## Task to carry out:
Below are records with pictures in them. Transcribe everything from the line containing "camera: 30 degrees right, 5 degrees down" down to the line containing "(400, 142) = (862, 375): green", exactly, and leave the pictures behind.
Given data section start
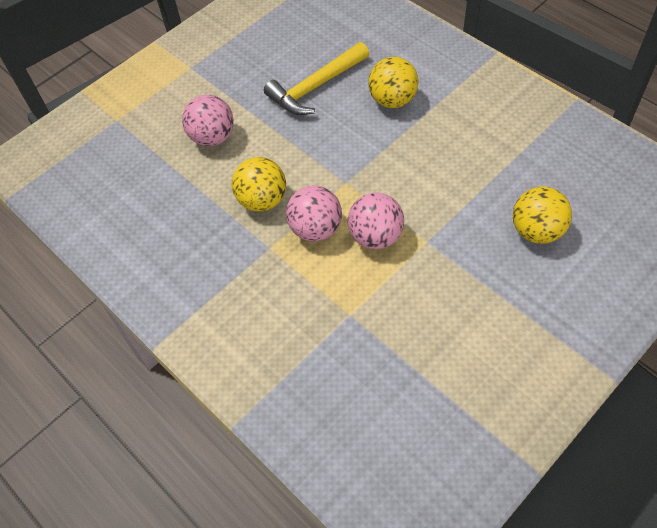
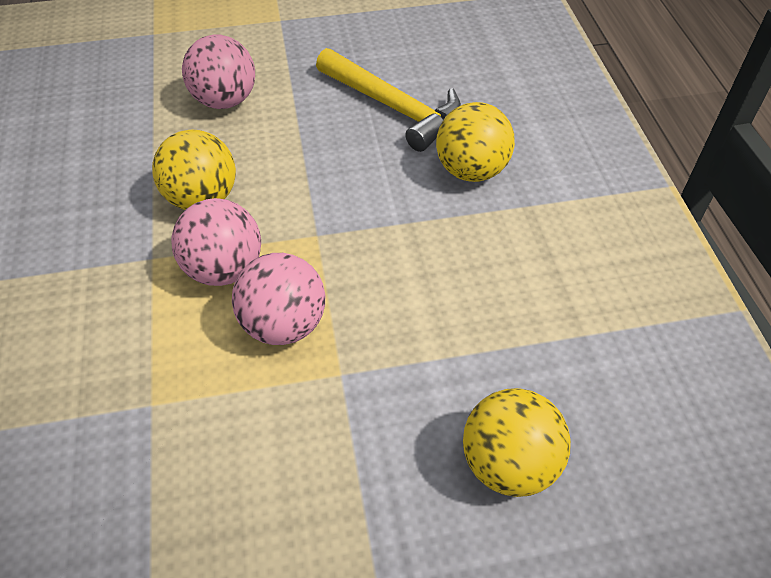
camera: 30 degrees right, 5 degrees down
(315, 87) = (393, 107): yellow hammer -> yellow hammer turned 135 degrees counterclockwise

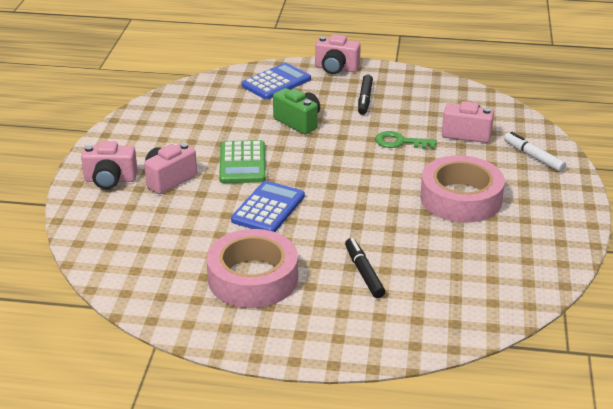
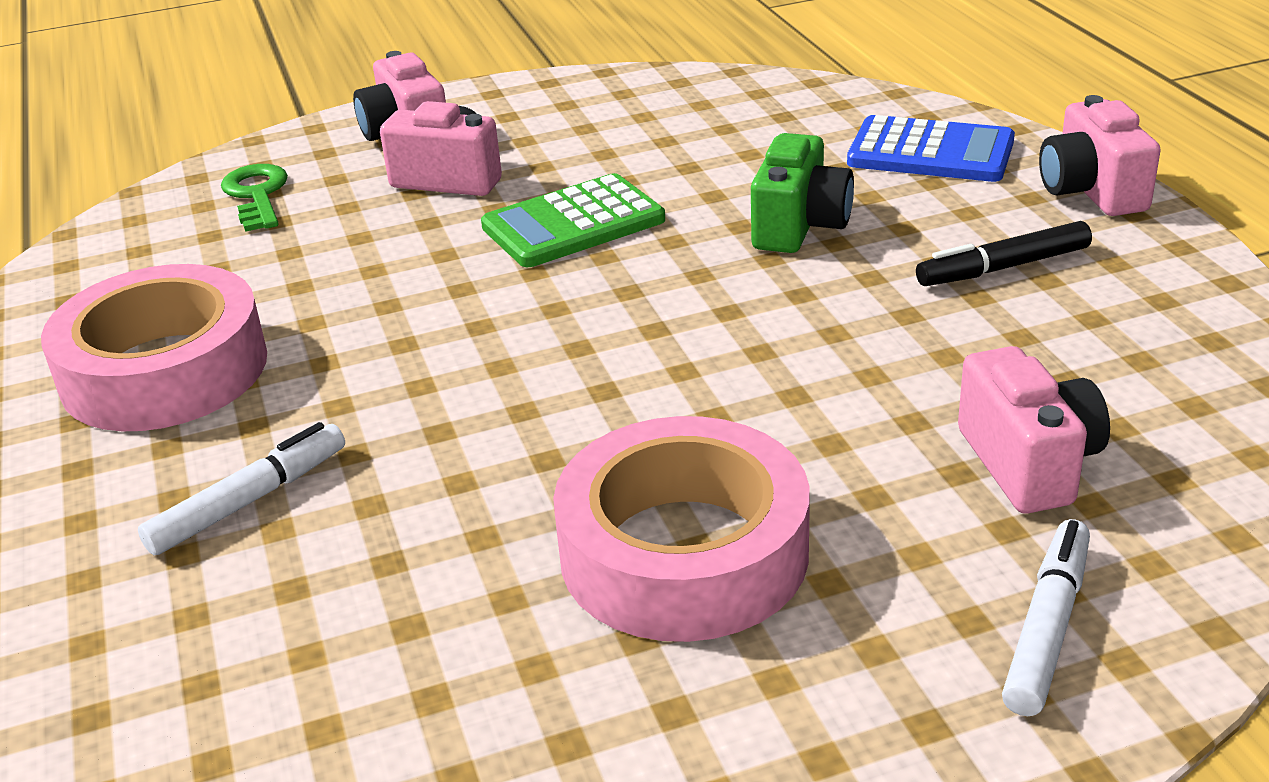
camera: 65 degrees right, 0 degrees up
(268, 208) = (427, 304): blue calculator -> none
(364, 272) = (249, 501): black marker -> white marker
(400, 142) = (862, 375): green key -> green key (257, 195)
Given data section end
Given data section start
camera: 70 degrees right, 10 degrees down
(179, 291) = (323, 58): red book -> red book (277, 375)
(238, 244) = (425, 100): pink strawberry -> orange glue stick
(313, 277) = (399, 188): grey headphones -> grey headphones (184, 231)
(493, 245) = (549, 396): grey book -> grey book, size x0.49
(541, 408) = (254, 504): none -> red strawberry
Given data section end
## Result of this exercise:
camera: 30 degrees right, 5 degrees down
(315, 87) = (393, 107): yellow hammer -> yellow hammer turned 135 degrees counterclockwise

camera: 65 degrees right, 0 degrees up
(268, 208) = (427, 304): blue calculator -> none
(364, 272) = (249, 501): black marker -> white marker
(400, 142) = (862, 375): green key -> green key (257, 195)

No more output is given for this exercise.